The answer should be each line from the entries below that has the word "none" in it.

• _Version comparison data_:
------------------------------------
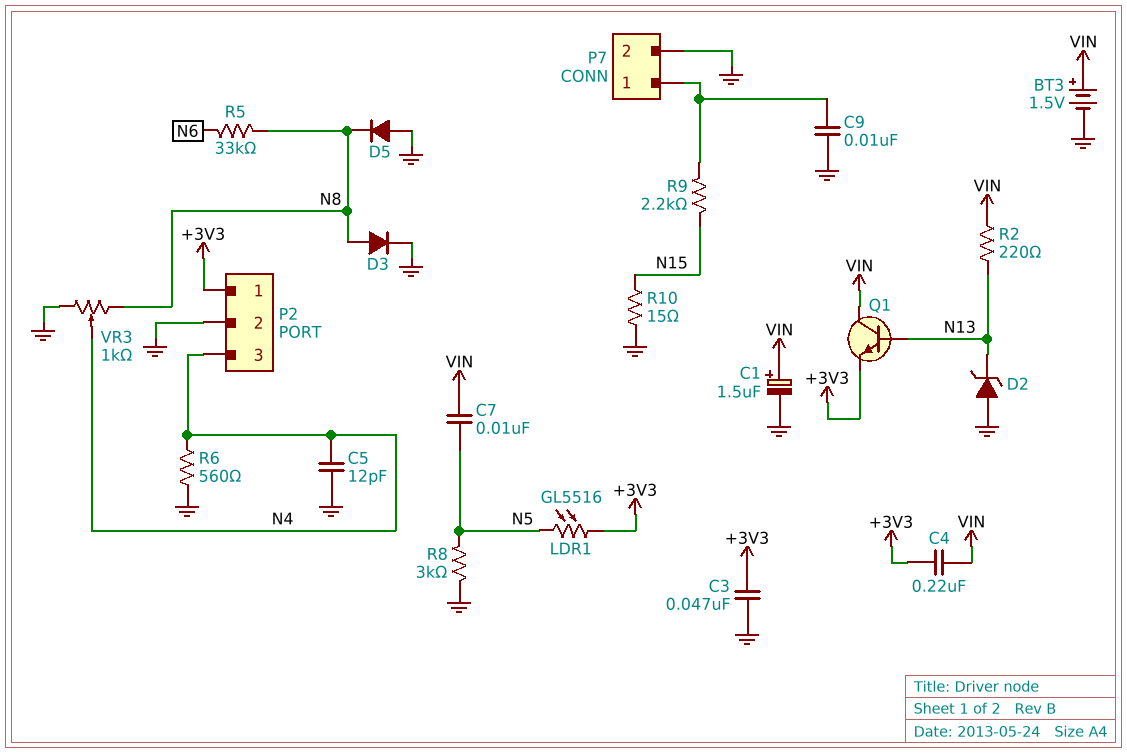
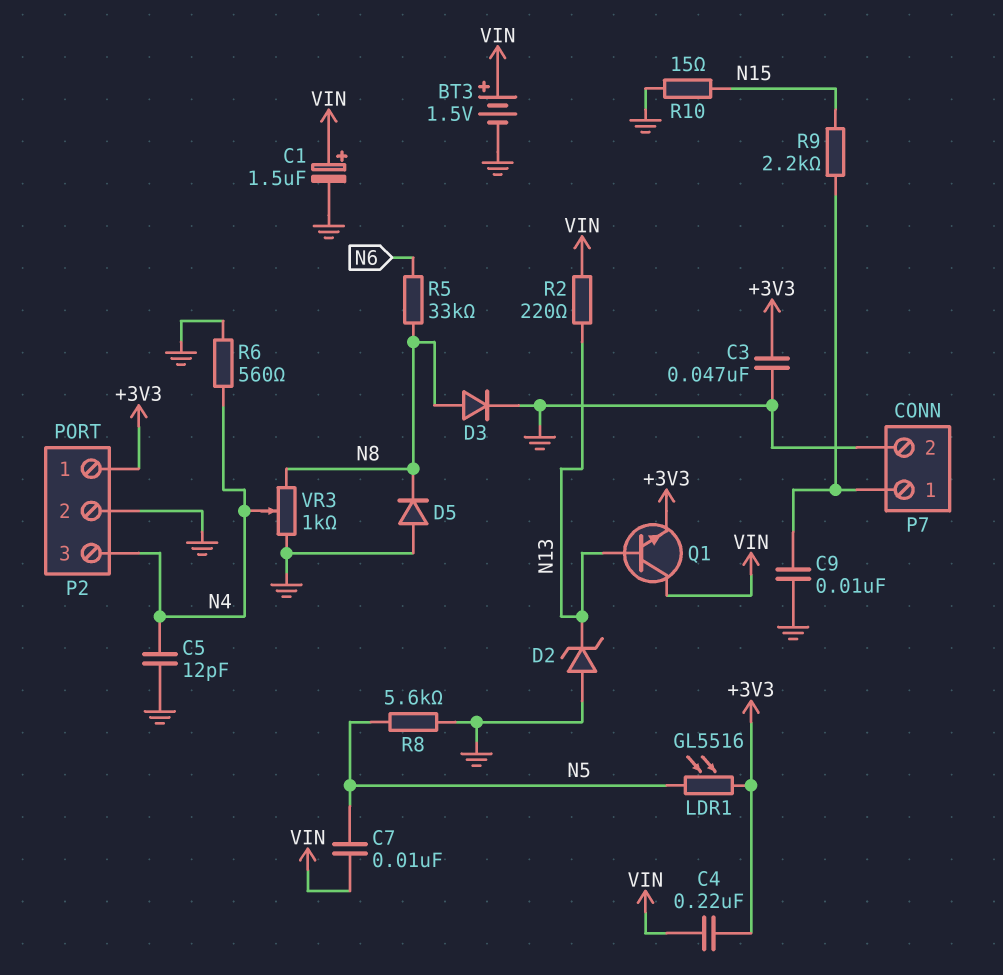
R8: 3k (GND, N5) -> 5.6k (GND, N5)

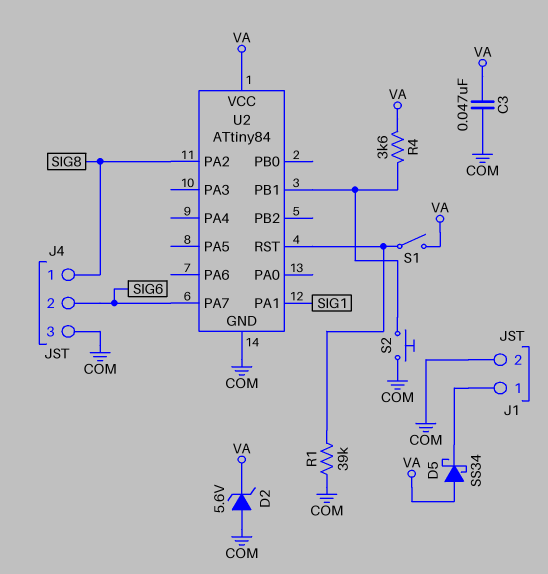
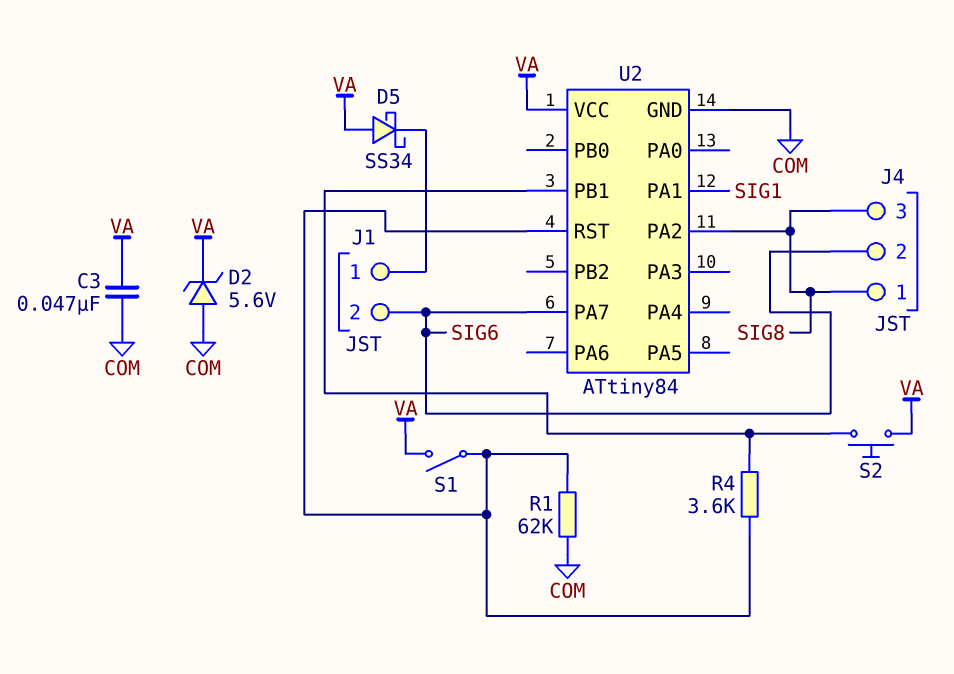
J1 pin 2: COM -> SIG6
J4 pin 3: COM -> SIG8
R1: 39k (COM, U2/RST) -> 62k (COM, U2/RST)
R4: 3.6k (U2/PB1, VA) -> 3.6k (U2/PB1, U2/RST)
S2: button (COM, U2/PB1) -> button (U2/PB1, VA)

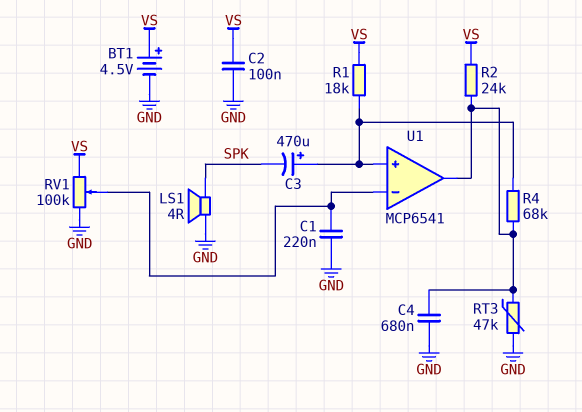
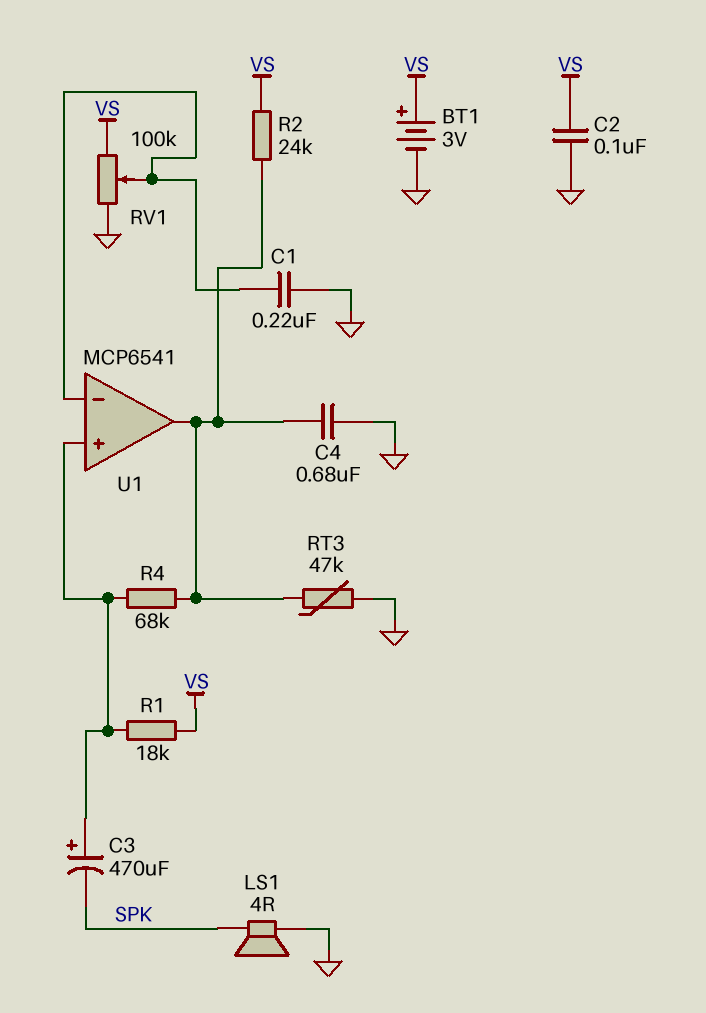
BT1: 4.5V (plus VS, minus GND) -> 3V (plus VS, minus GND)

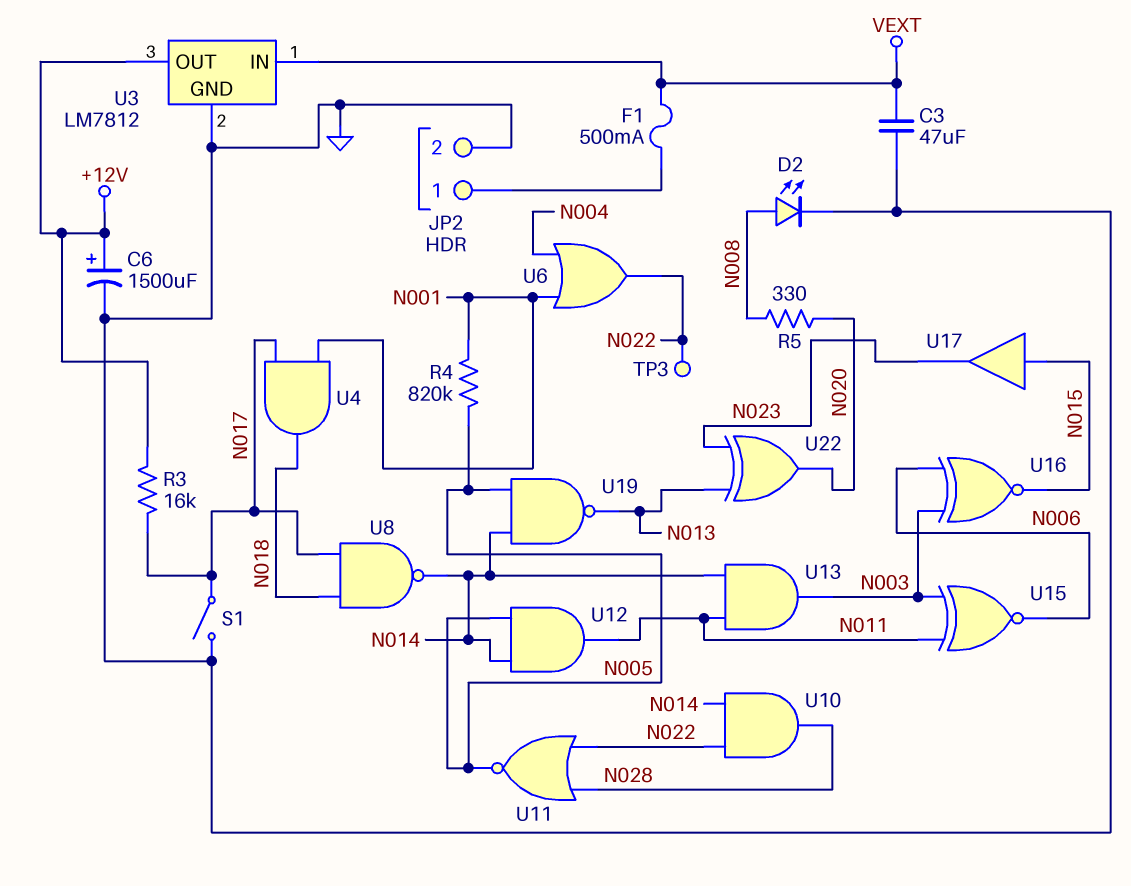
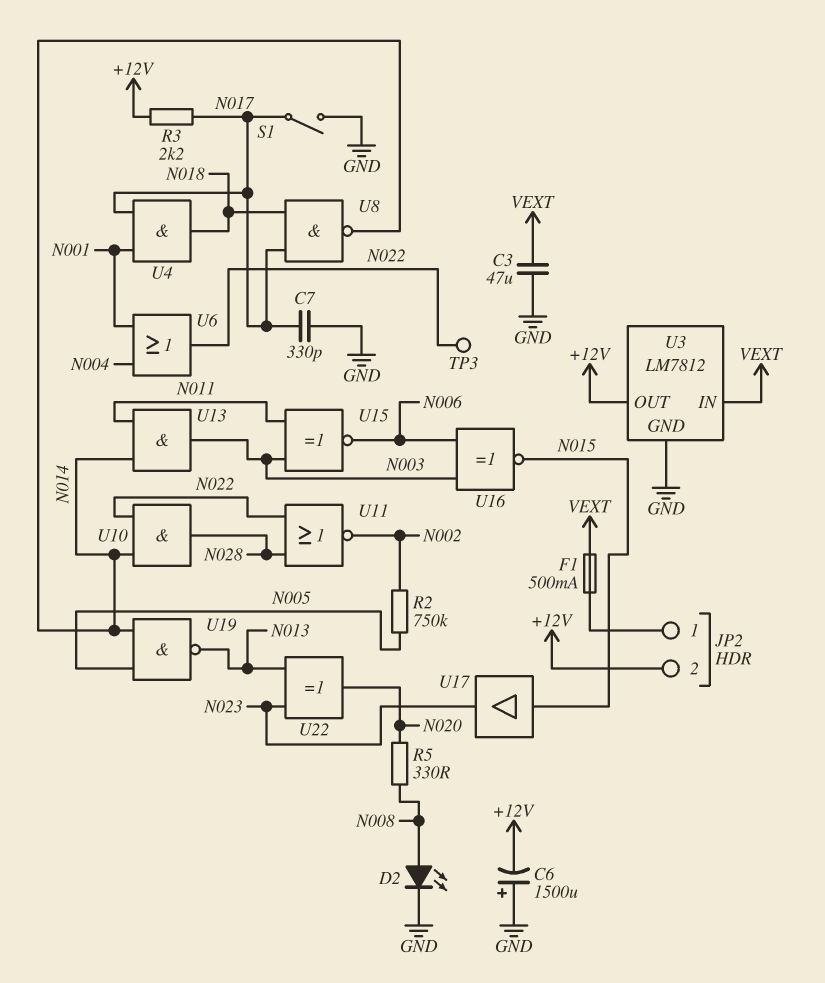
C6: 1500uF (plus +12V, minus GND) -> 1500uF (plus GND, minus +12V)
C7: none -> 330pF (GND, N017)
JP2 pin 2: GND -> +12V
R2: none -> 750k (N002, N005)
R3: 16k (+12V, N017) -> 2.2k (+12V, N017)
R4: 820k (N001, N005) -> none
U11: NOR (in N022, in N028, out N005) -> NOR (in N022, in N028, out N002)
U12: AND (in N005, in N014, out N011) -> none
------------------------------------
• _RESPONSE TO THIS TASK_:
C7: none -> 330pF (GND, N017)
R2: none -> 750k (N002, N005)
R4: 820k (N001, N005) -> none
U12: AND (in N005, in N014, out N011) -> none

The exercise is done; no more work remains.